Dataset entries ▸

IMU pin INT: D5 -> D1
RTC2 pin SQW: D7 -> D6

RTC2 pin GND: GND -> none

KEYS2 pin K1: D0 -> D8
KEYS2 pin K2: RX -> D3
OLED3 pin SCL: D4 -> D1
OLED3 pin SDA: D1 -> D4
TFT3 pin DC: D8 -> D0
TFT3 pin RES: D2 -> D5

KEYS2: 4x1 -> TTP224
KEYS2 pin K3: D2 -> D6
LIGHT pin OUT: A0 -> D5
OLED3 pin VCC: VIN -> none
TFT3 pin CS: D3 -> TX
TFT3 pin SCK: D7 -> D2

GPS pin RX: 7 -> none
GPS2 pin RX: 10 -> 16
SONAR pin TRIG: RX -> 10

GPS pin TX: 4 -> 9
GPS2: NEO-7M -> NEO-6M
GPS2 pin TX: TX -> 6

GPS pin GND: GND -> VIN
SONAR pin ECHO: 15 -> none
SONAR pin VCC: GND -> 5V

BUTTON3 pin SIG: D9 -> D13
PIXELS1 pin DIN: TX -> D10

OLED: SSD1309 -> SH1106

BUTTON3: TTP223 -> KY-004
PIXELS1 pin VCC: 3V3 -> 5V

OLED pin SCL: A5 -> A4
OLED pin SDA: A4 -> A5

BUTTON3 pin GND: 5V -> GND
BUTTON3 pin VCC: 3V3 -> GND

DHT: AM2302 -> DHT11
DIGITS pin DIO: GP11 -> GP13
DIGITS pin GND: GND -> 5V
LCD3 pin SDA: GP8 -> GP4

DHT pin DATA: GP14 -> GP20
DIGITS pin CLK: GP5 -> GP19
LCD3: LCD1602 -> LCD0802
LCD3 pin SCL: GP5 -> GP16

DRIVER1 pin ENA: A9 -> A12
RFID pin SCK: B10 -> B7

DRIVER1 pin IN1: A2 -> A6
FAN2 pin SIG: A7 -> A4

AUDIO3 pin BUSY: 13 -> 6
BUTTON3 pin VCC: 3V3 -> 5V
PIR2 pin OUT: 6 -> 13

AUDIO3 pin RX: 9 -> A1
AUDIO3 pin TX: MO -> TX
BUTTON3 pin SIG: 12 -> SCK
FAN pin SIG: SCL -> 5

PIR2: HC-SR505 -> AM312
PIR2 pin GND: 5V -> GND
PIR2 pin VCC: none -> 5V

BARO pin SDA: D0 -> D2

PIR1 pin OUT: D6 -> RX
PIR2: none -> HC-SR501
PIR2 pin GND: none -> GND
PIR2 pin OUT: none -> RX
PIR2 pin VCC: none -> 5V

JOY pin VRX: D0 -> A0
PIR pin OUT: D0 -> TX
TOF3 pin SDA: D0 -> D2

Exercise instructions ▸
Every entry must be duplicated exactly as it was written.

Answer to the exercise ▸
IMU pin INT: D5 -> D1
RTC2 pin SQW: D7 -> D6

RTC2 pin GND: GND -> none

KEYS2 pin K1: D0 -> D8
KEYS2 pin K2: RX -> D3
OLED3 pin SCL: D4 -> D1
OLED3 pin SDA: D1 -> D4
TFT3 pin DC: D8 -> D0
TFT3 pin RES: D2 -> D5

KEYS2: 4x1 -> TTP224
KEYS2 pin K3: D2 -> D6
LIGHT pin OUT: A0 -> D5
OLED3 pin VCC: VIN -> none
TFT3 pin CS: D3 -> TX
TFT3 pin SCK: D7 -> D2

GPS pin RX: 7 -> none
GPS2 pin RX: 10 -> 16
SONAR pin TRIG: RX -> 10

GPS pin TX: 4 -> 9
GPS2: NEO-7M -> NEO-6M
GPS2 pin TX: TX -> 6

GPS pin GND: GND -> VIN
SONAR pin ECHO: 15 -> none
SONAR pin VCC: GND -> 5V

BUTTON3 pin SIG: D9 -> D13
PIXELS1 pin DIN: TX -> D10

OLED: SSD1309 -> SH1106

BUTTON3: TTP223 -> KY-004
PIXELS1 pin VCC: 3V3 -> 5V

OLED pin SCL: A5 -> A4
OLED pin SDA: A4 -> A5

BUTTON3 pin GND: 5V -> GND
BUTTON3 pin VCC: 3V3 -> GND

DHT: AM2302 -> DHT11
DIGITS pin DIO: GP11 -> GP13
DIGITS pin GND: GND -> 5V
LCD3 pin SDA: GP8 -> GP4

DHT pin DATA: GP14 -> GP20
DIGITS pin CLK: GP5 -> GP19
LCD3: LCD1602 -> LCD0802
LCD3 pin SCL: GP5 -> GP16

DRIVER1 pin ENA: A9 -> A12
RFID pin SCK: B10 -> B7

DRIVER1 pin IN1: A2 -> A6
FAN2 pin SIG: A7 -> A4

AUDIO3 pin BUSY: 13 -> 6
BUTTON3 pin VCC: 3V3 -> 5V
PIR2 pin OUT: 6 -> 13

AUDIO3 pin RX: 9 -> A1
AUDIO3 pin TX: MO -> TX
BUTTON3 pin SIG: 12 -> SCK
FAN pin SIG: SCL -> 5

PIR2: HC-SR505 -> AM312
PIR2 pin GND: 5V -> GND
PIR2 pin VCC: none -> 5V

BARO pin SDA: D0 -> D2

PIR1 pin OUT: D6 -> RX
PIR2: none -> HC-SR501
PIR2 pin GND: none -> GND
PIR2 pin OUT: none -> RX
PIR2 pin VCC: none -> 5V

JOY pin VRX: D0 -> A0
PIR pin OUT: D0 -> TX
TOF3 pin SDA: D0 -> D2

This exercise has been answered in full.